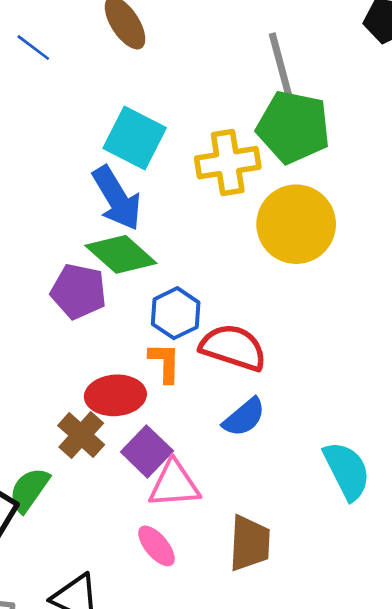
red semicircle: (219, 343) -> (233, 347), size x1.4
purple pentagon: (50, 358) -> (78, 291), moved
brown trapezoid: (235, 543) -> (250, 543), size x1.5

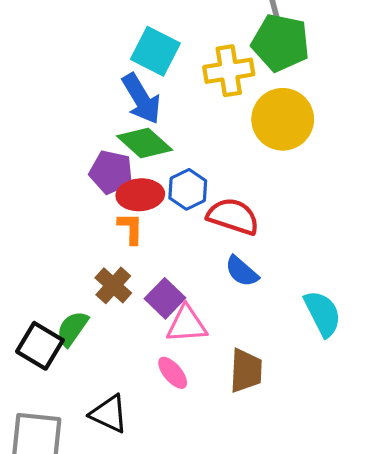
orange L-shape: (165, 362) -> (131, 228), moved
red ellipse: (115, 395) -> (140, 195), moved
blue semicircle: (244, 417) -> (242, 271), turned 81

==================================================

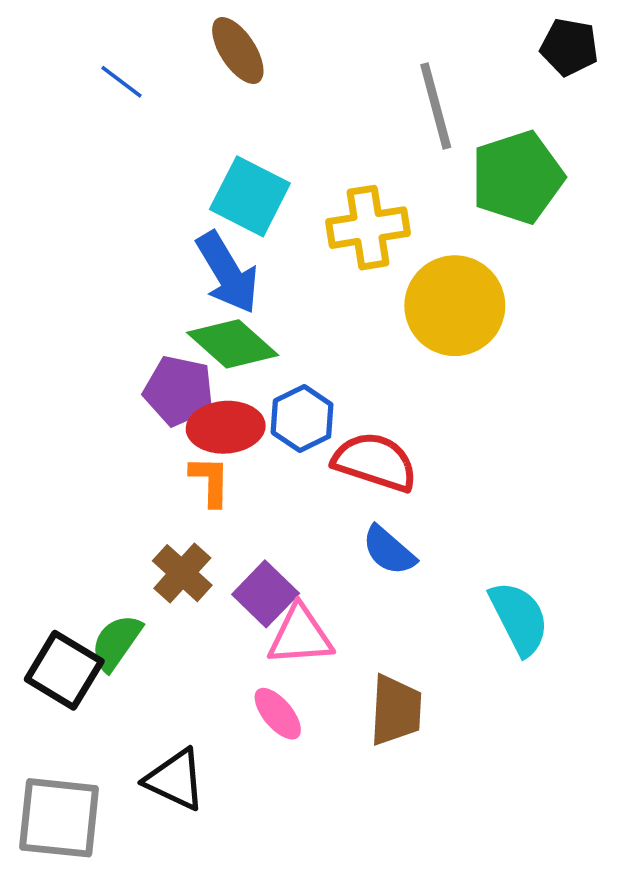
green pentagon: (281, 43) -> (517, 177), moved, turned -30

==================================================

Instructions for the task = From the entries above, give again exactly the lines running from the line with "orange L-shape: (165, 362)" to the line with "blue semicircle: (244, 417)"; include both of those lines.

Written response =
orange L-shape: (165, 362) -> (131, 228), moved
red ellipse: (115, 395) -> (140, 195), moved
blue semicircle: (244, 417) -> (242, 271), turned 81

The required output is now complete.